What you should do: Return each line of the records below that contains the word "rotated".

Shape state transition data

************

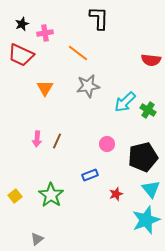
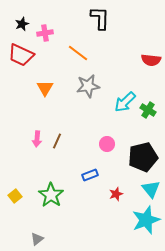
black L-shape: moved 1 px right
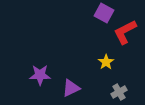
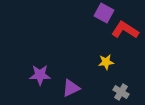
red L-shape: moved 2 px up; rotated 60 degrees clockwise
yellow star: rotated 28 degrees clockwise
gray cross: moved 2 px right; rotated 28 degrees counterclockwise
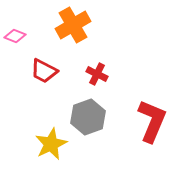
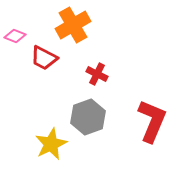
red trapezoid: moved 13 px up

************

Output of the exercise:
red L-shape: moved 2 px up; rotated 60 degrees clockwise
yellow star: rotated 28 degrees clockwise
gray cross: moved 2 px right; rotated 28 degrees counterclockwise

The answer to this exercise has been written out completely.